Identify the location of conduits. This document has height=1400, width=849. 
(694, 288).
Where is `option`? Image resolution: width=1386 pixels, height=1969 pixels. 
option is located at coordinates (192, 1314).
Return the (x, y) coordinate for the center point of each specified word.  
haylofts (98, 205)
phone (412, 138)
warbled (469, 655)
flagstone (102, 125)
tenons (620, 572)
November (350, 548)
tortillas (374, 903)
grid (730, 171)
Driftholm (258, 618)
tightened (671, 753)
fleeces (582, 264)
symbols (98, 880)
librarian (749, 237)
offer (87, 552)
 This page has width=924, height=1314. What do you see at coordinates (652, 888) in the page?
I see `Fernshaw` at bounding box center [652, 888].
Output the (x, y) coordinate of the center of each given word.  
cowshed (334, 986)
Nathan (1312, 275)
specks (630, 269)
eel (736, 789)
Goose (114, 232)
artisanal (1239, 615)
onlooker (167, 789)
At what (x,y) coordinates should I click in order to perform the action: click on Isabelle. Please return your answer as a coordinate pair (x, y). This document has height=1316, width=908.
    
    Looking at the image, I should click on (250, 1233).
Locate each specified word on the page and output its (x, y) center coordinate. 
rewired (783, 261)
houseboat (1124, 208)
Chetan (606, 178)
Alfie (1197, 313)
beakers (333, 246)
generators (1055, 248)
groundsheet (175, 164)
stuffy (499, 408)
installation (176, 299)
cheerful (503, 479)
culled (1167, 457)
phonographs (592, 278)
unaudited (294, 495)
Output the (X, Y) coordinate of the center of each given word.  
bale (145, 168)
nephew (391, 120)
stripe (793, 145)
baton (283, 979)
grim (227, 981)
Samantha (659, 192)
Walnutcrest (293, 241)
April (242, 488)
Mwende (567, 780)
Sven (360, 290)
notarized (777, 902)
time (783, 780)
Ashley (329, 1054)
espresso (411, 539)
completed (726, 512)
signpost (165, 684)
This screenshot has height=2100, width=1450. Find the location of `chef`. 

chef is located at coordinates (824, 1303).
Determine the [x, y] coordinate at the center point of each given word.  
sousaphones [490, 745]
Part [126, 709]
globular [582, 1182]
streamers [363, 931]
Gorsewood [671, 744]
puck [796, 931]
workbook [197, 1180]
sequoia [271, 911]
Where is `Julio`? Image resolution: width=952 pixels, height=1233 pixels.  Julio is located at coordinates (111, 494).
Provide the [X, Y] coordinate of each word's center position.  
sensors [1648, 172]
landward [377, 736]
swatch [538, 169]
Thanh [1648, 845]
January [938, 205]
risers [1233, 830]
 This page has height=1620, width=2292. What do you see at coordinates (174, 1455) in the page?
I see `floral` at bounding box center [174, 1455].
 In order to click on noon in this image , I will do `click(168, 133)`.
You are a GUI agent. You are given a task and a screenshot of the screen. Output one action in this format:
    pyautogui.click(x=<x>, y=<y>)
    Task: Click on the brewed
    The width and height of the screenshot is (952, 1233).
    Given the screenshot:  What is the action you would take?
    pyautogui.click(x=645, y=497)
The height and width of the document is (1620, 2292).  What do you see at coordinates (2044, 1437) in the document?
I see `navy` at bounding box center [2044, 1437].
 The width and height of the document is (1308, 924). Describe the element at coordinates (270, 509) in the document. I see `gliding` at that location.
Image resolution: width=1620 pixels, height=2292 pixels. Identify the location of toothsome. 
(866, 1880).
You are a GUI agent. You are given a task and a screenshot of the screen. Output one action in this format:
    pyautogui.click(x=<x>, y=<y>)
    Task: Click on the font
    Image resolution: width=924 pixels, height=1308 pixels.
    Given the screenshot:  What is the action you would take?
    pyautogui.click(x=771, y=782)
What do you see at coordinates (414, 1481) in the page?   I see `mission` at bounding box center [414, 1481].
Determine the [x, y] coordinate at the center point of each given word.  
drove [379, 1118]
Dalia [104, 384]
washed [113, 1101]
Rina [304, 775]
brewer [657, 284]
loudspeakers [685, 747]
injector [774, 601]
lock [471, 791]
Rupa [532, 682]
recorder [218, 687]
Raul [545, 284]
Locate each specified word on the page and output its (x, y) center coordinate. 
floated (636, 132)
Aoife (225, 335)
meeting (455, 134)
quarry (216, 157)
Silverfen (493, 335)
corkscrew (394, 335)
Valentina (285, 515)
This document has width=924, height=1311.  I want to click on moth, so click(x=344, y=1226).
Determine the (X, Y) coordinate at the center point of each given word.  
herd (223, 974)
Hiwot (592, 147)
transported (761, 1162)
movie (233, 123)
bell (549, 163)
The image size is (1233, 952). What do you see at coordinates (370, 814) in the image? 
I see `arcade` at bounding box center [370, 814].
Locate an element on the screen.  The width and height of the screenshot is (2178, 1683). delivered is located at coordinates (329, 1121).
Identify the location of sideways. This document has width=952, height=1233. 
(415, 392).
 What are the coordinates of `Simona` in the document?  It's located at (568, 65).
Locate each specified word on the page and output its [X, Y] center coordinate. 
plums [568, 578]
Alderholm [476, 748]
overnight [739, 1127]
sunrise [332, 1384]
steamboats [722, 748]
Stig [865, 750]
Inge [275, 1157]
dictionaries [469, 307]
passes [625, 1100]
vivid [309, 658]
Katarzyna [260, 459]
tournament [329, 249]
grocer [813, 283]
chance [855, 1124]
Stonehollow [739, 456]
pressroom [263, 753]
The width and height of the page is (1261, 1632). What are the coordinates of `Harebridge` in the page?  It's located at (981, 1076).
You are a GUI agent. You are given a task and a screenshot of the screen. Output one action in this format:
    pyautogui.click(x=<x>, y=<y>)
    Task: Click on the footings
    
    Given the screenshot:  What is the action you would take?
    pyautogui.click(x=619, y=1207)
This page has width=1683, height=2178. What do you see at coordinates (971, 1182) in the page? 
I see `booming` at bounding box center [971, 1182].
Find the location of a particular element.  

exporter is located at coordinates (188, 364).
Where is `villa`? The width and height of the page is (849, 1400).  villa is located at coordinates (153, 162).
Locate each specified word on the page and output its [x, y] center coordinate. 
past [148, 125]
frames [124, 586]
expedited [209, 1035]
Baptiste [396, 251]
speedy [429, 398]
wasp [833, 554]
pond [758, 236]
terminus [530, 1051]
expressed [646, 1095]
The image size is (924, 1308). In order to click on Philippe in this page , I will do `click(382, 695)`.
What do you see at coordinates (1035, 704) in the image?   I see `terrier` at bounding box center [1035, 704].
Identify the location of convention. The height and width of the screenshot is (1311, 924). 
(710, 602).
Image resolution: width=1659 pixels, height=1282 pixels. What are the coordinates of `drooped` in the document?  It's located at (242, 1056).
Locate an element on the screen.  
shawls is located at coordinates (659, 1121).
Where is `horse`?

Exercise:
Switch "Determine" to "Compute" in the stretch of items from the line containing "phonographs (592, 278)" through the line containing "center [174, 1455].", and give those lines again with nothing else changed.

Result for this task:
phonographs (592, 278)
unaudited (294, 495)
Output the (X, Y) coordinate of the center of each given word.  
bale (145, 168)
nephew (391, 120)
stripe (793, 145)
baton (283, 979)
grim (227, 981)
Samantha (659, 192)
Walnutcrest (293, 241)
April (242, 488)
Mwende (567, 780)
Sven (360, 290)
notarized (777, 902)
time (783, 780)
Ashley (329, 1054)
espresso (411, 539)
completed (726, 512)
signpost (165, 684)
This screenshot has height=2100, width=1450. Find the location of `chef`. 

chef is located at coordinates (824, 1303).
Compute the [x, y] coordinate at the center point of each given word.  
sousaphones [490, 745]
Part [126, 709]
globular [582, 1182]
streamers [363, 931]
Gorsewood [671, 744]
puck [796, 931]
workbook [197, 1180]
sequoia [271, 911]
Where is `Julio`? Image resolution: width=952 pixels, height=1233 pixels.  Julio is located at coordinates (111, 494).
Provide the [X, Y] coordinate of each word's center position.  
sensors [1648, 172]
landward [377, 736]
swatch [538, 169]
Thanh [1648, 845]
January [938, 205]
risers [1233, 830]
 This page has height=1620, width=2292. What do you see at coordinates (174, 1455) in the page?
I see `floral` at bounding box center [174, 1455].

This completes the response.